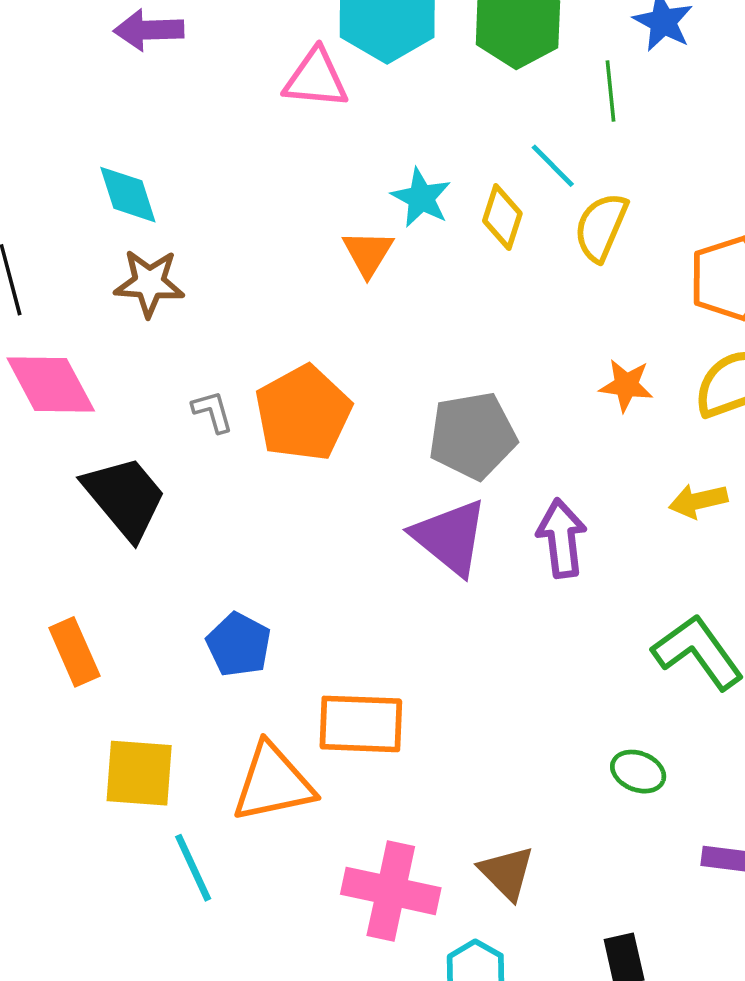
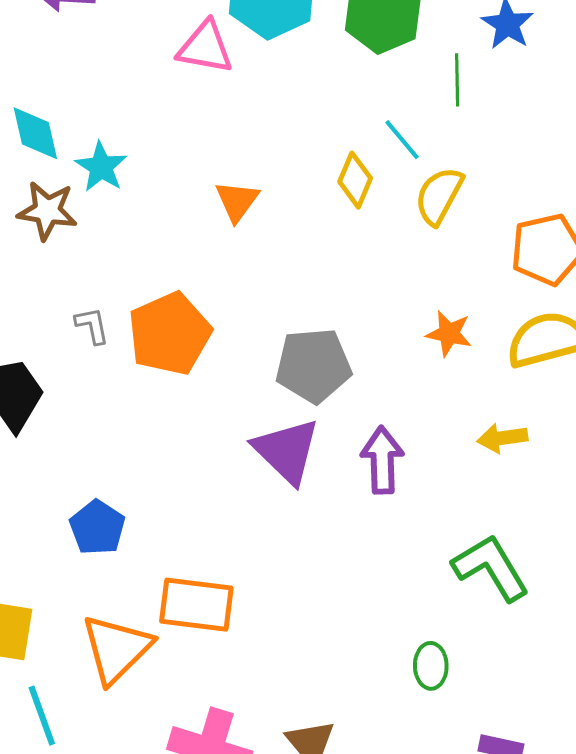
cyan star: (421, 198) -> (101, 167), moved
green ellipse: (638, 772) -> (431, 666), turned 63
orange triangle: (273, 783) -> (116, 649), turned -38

+++

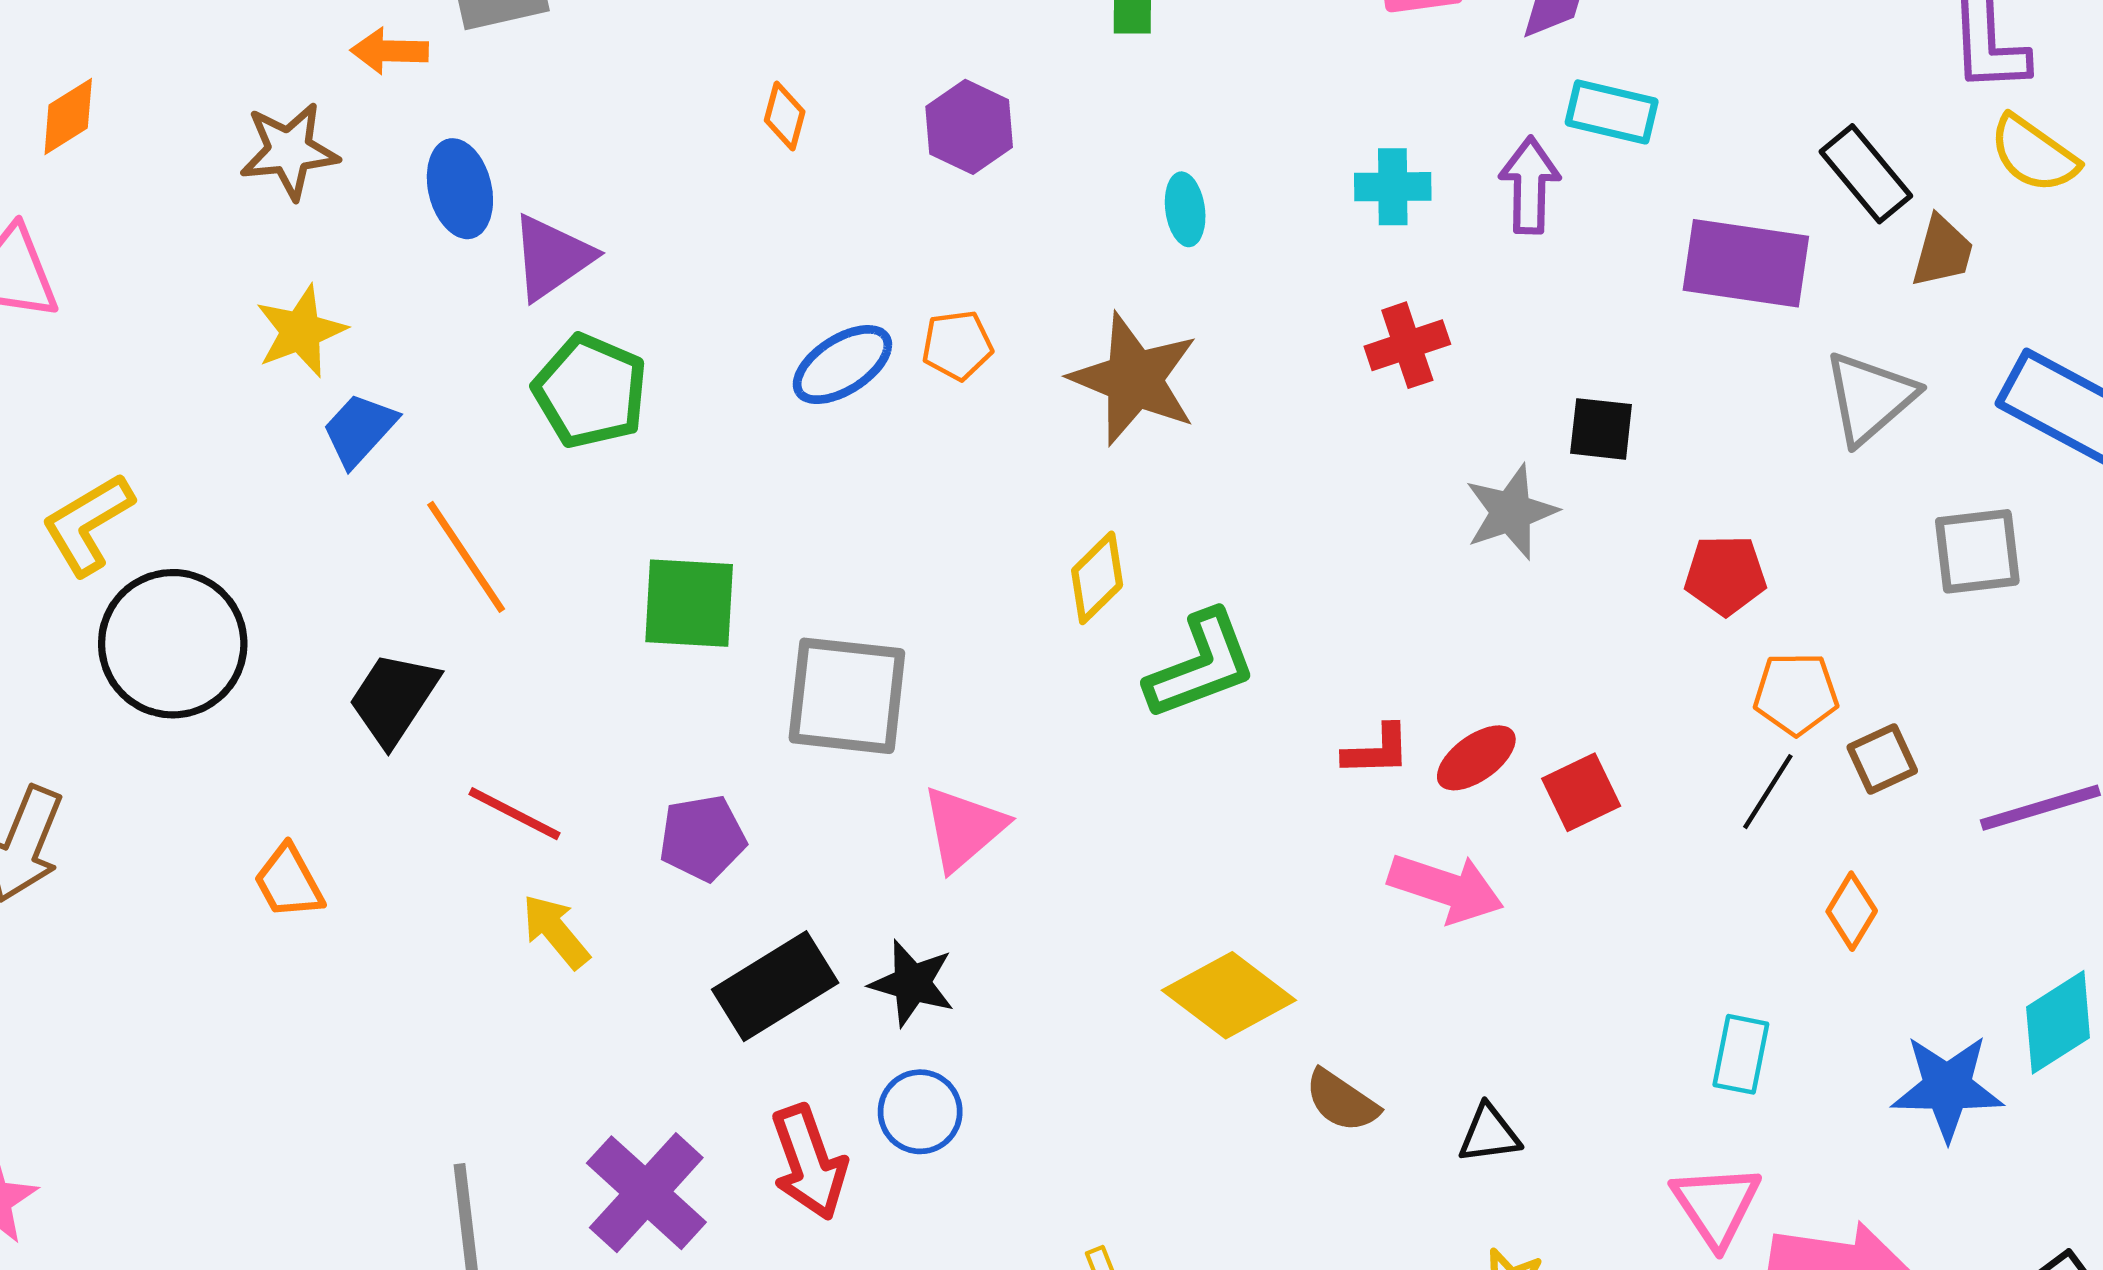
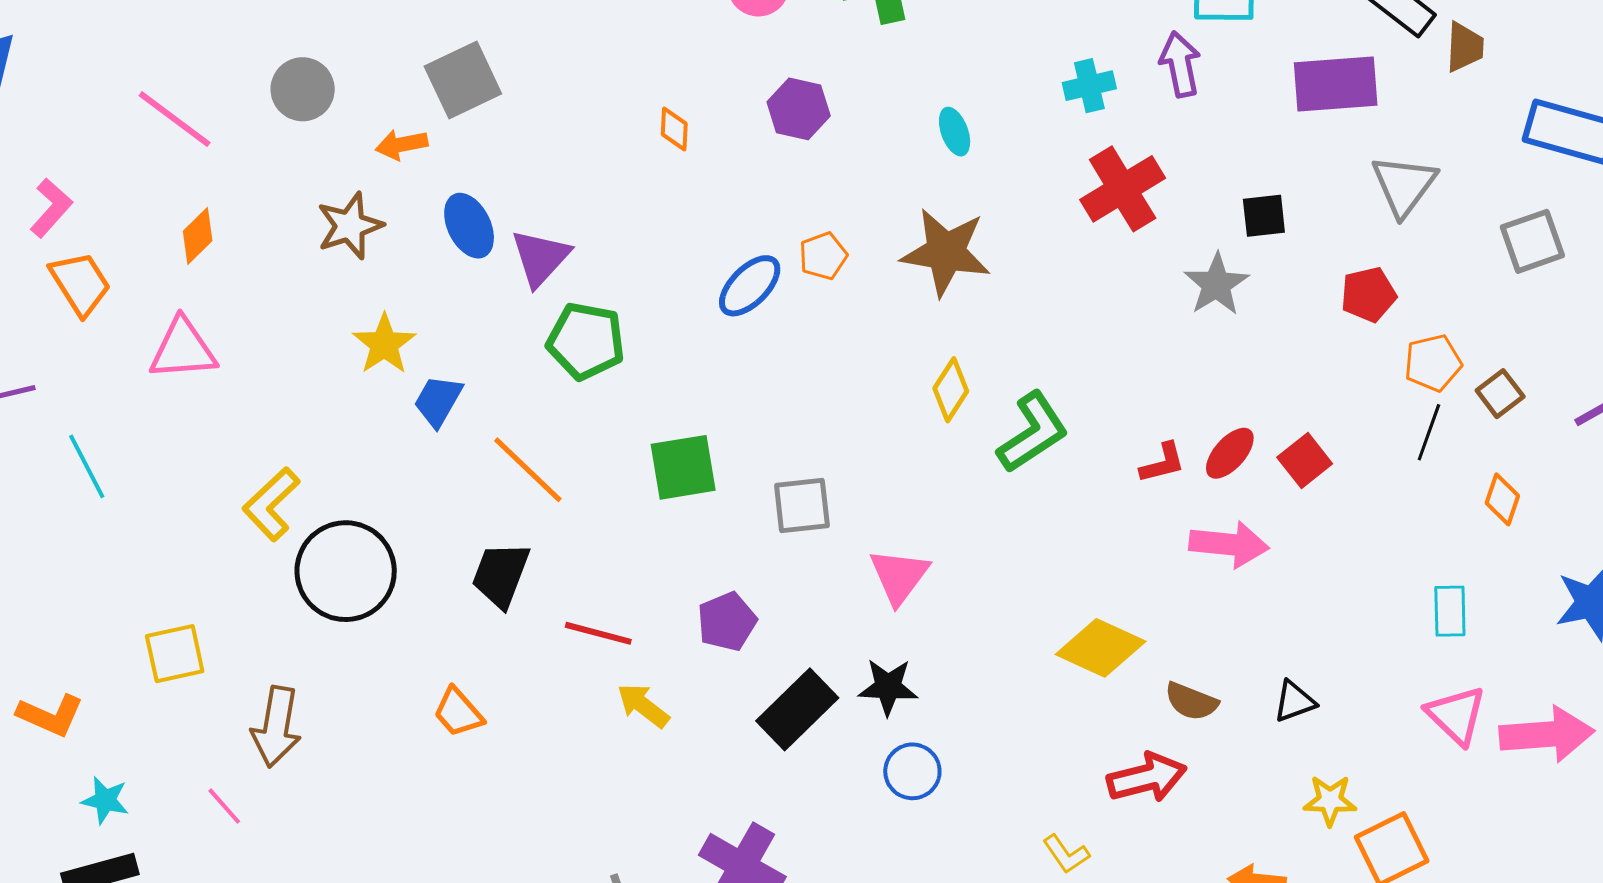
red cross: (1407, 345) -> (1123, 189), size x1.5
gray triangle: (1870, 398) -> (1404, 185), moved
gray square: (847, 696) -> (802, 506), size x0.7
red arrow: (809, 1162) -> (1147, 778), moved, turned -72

+++

For each line of the material that contains "gray", return a copy.

gray triangle: (1870, 398) -> (1404, 185), moved
gray square: (847, 696) -> (802, 506), size x0.7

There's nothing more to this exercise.